→ **DATA FOR THIS TASK**:
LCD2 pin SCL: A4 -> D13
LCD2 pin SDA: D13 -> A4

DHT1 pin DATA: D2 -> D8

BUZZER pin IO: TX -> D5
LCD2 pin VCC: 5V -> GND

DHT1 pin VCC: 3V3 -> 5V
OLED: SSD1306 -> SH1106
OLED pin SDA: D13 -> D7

→ **PROMPT**:
Lines from the entries that contain the string "OLED" are what must be copied.

→ **FINISHED EXERCISE**:
OLED: SSD1306 -> SH1106
OLED pin SDA: D13 -> D7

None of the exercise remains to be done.